▸ **SOURCE DATA**:

.....

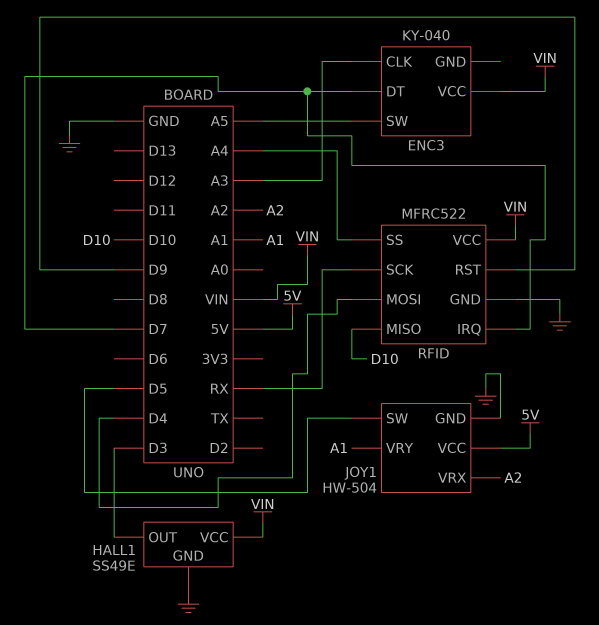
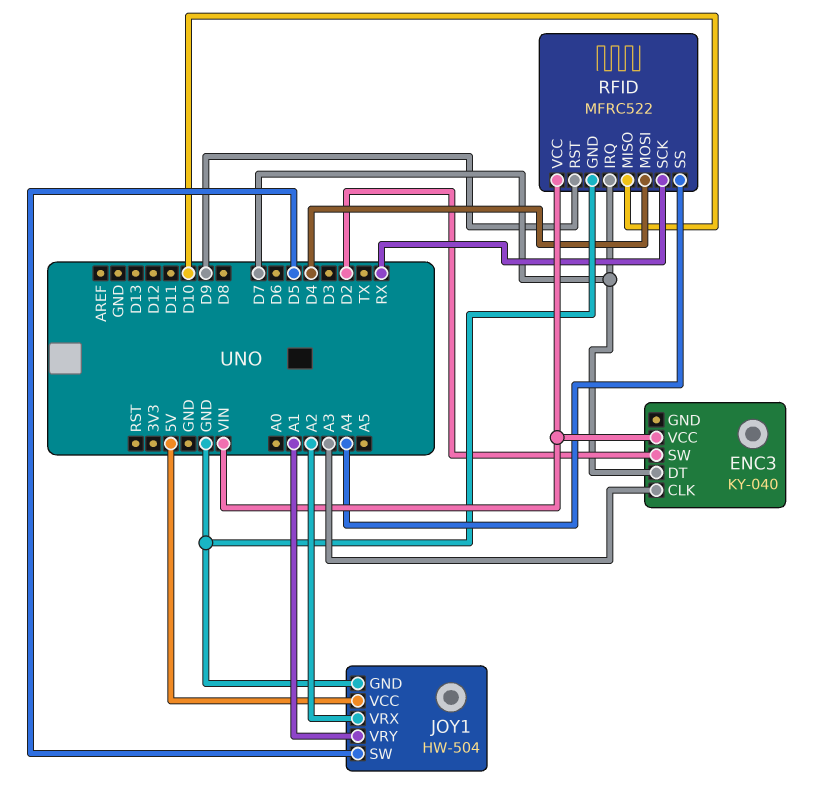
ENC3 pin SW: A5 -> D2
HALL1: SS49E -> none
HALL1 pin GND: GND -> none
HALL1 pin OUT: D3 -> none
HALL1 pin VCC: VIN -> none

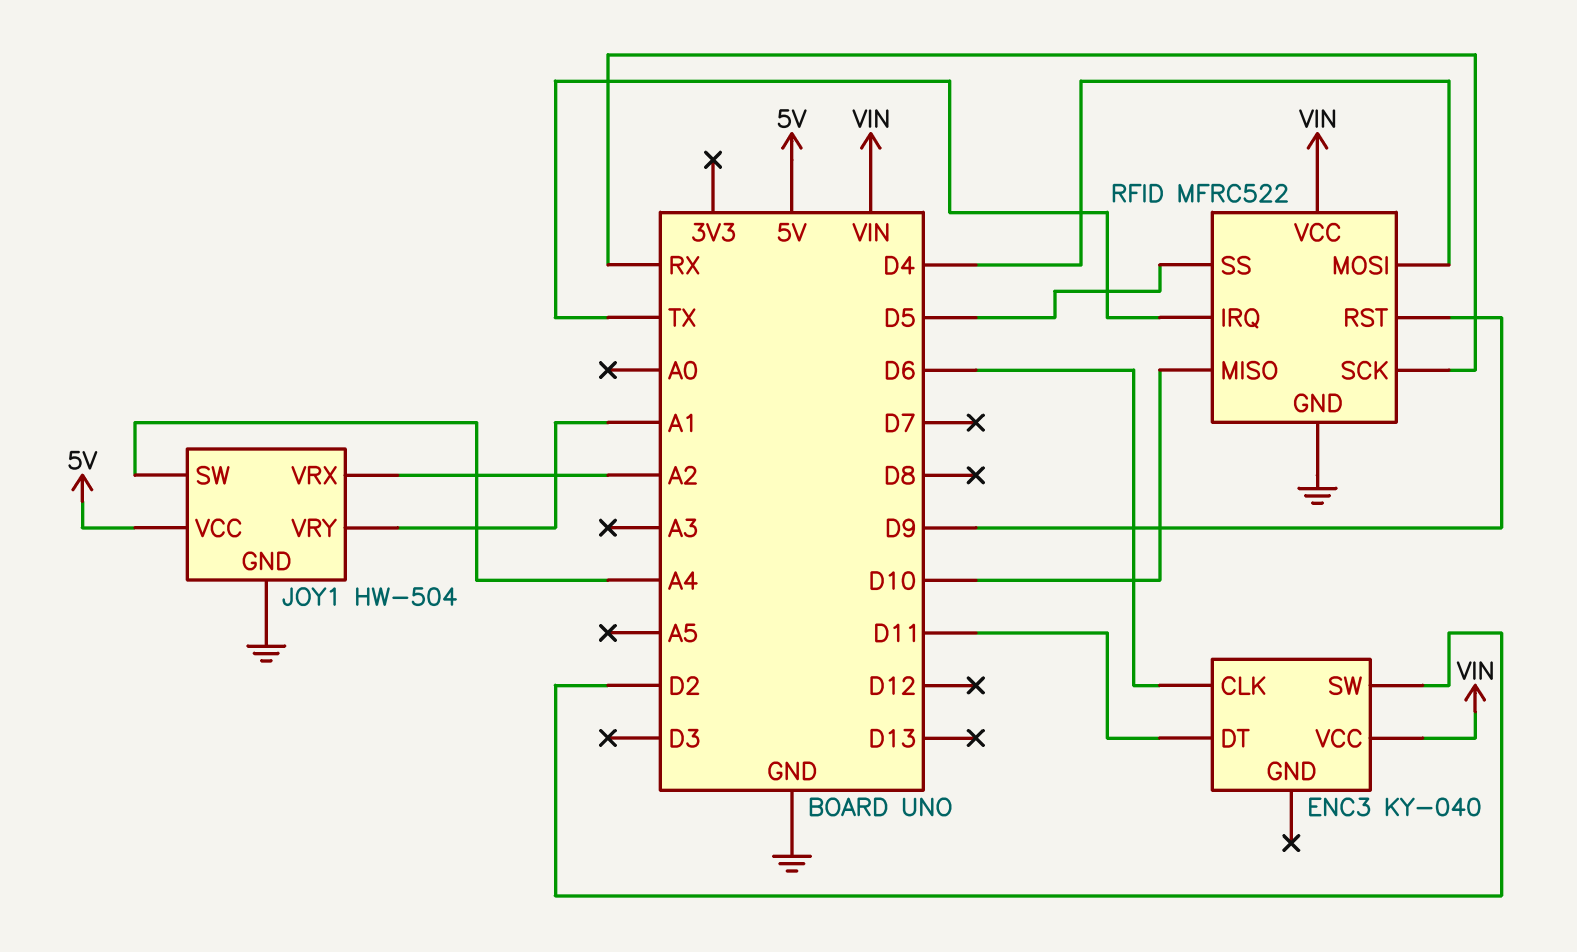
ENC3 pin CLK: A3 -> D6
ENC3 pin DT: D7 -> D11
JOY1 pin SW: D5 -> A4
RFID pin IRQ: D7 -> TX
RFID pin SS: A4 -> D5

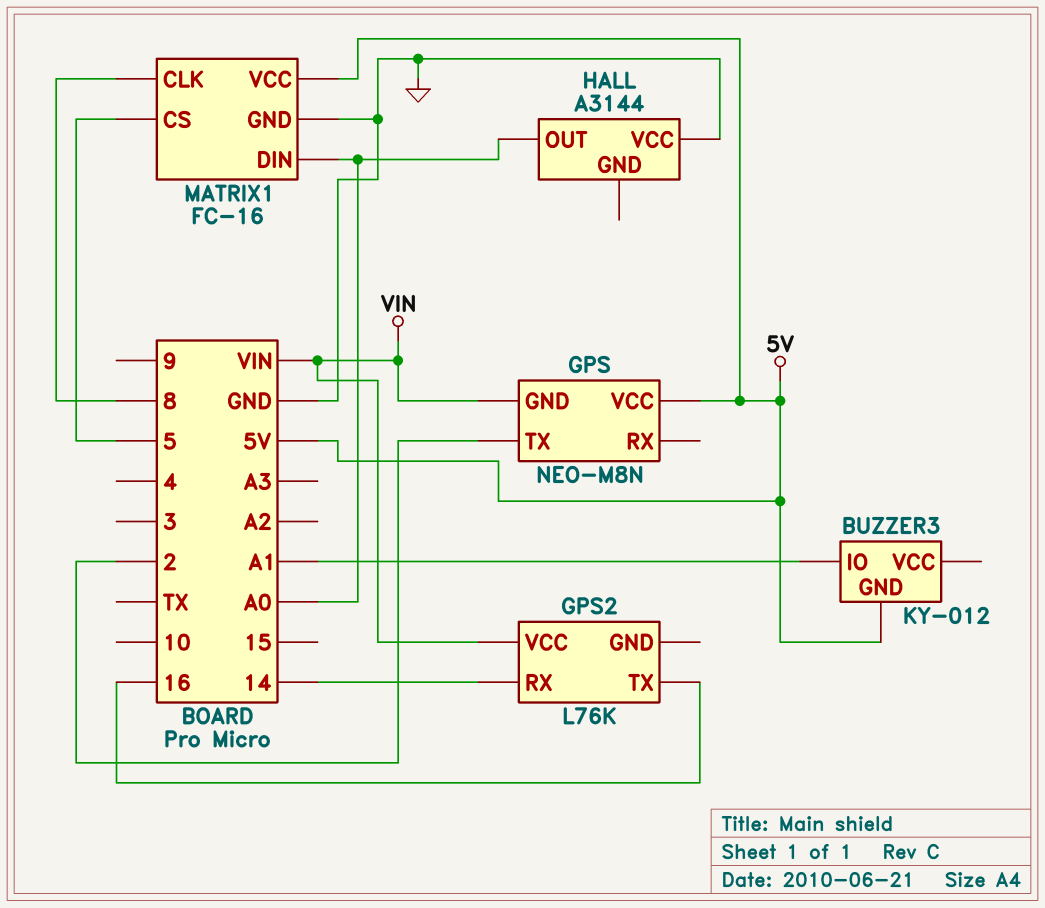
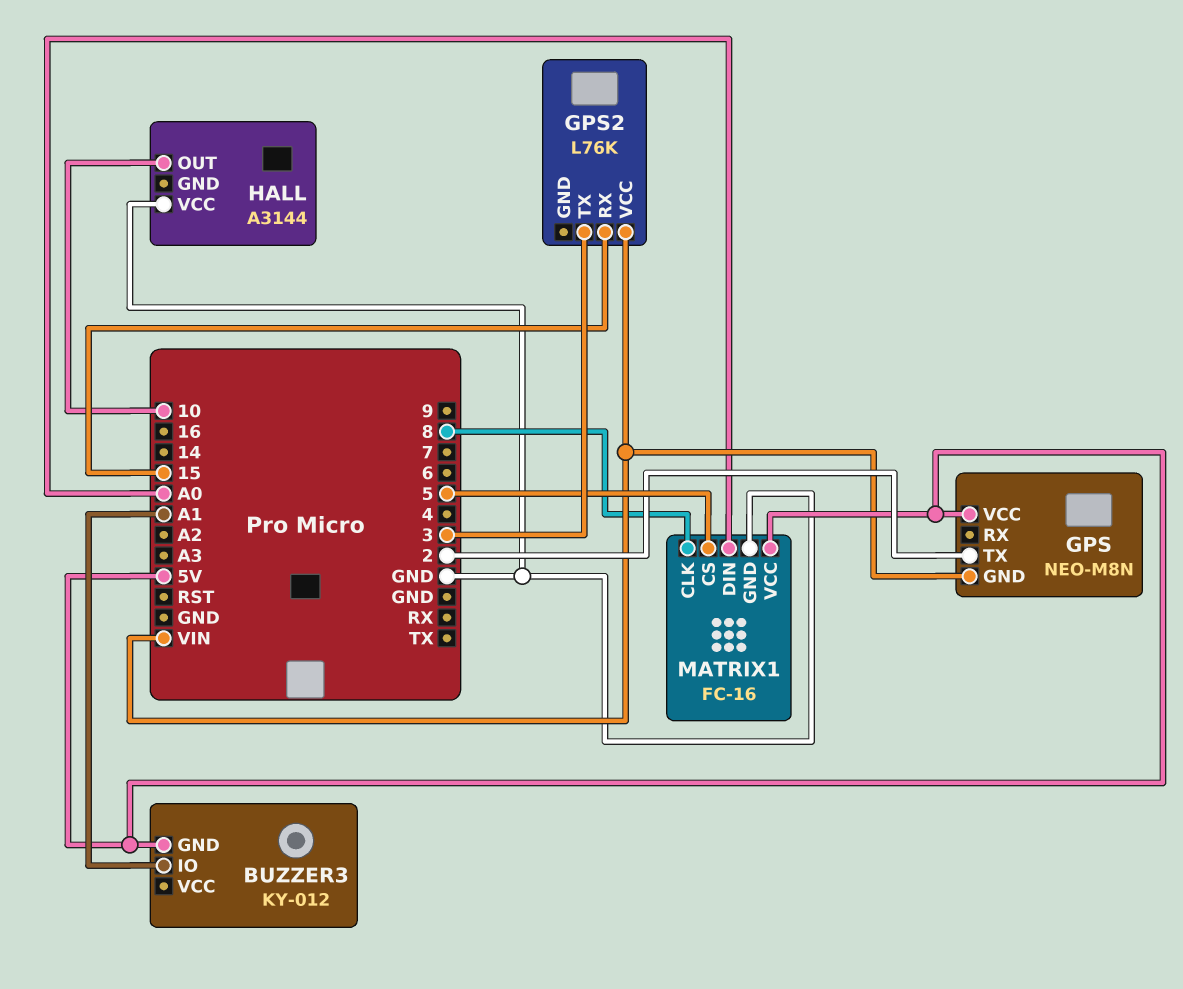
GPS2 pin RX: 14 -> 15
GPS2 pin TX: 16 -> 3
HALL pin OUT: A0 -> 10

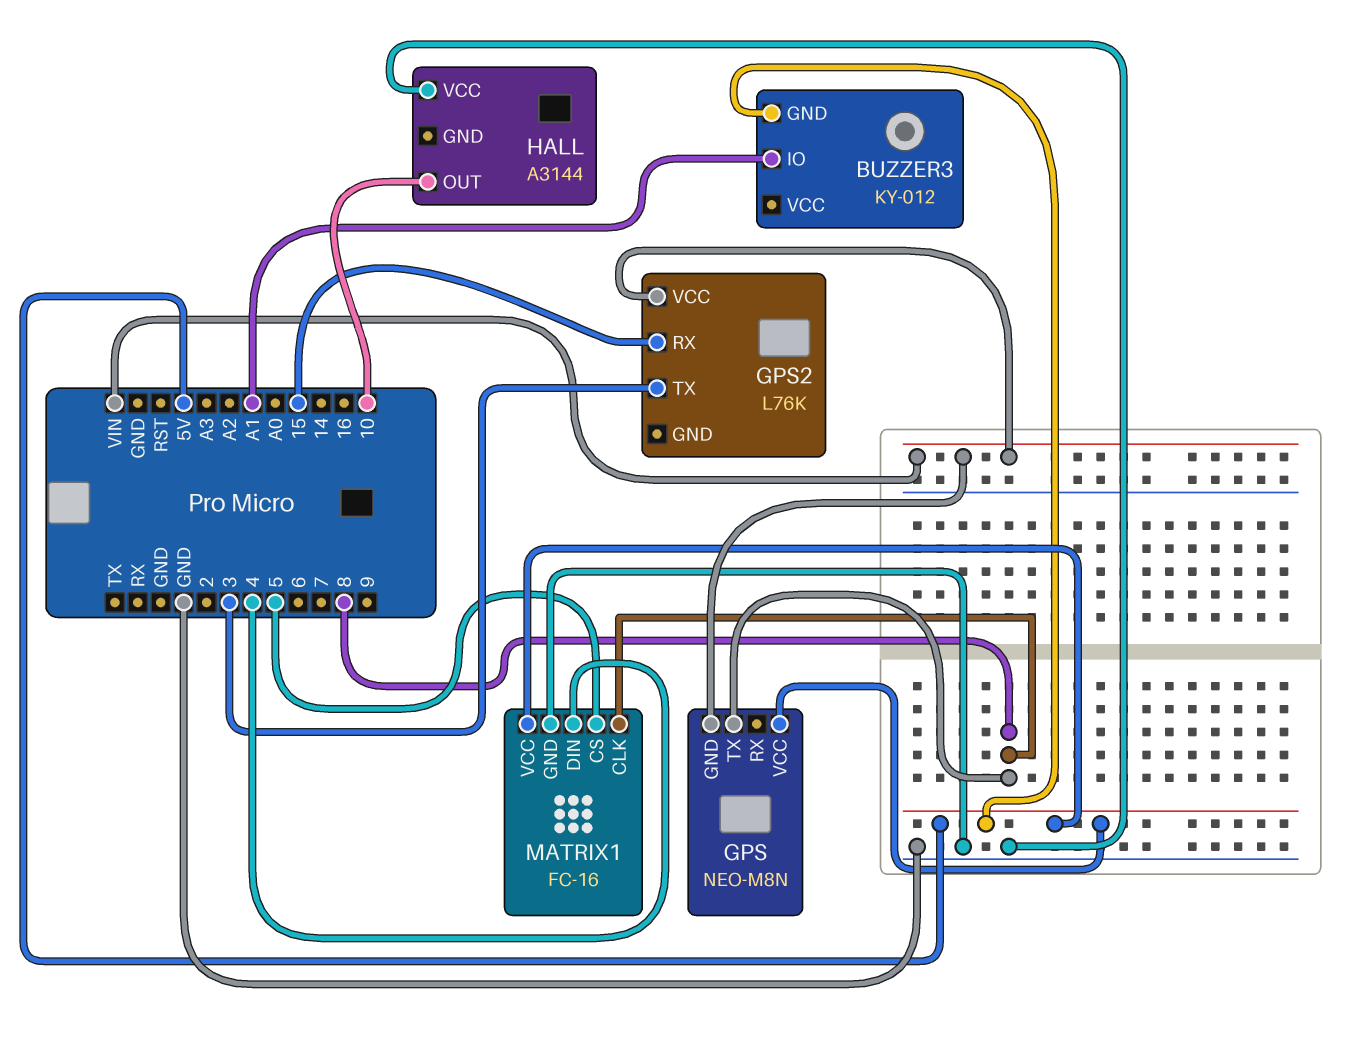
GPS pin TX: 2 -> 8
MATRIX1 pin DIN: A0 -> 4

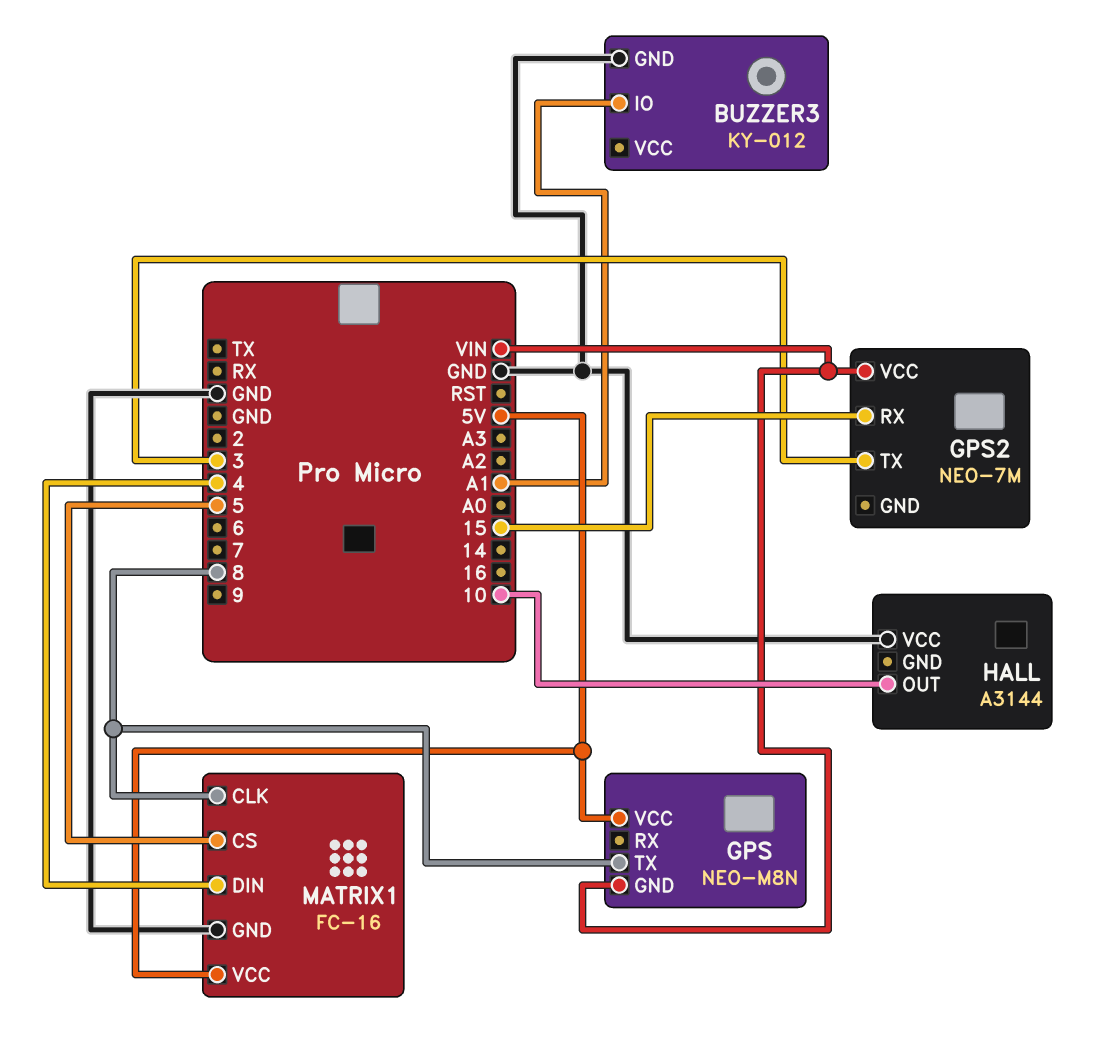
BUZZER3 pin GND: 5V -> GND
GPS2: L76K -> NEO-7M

.....

▸ **EXERCISE**: Every line above should be repeated exactly; pictures stay out of the copy.

▸ **ANSWER TO THIS EXERCISE**:
ENC3 pin SW: A5 -> D2
HALL1: SS49E -> none
HALL1 pin GND: GND -> none
HALL1 pin OUT: D3 -> none
HALL1 pin VCC: VIN -> none

ENC3 pin CLK: A3 -> D6
ENC3 pin DT: D7 -> D11
JOY1 pin SW: D5 -> A4
RFID pin IRQ: D7 -> TX
RFID pin SS: A4 -> D5

GPS2 pin RX: 14 -> 15
GPS2 pin TX: 16 -> 3
HALL pin OUT: A0 -> 10

GPS pin TX: 2 -> 8
MATRIX1 pin DIN: A0 -> 4

BUZZER3 pin GND: 5V -> GND
GPS2: L76K -> NEO-7M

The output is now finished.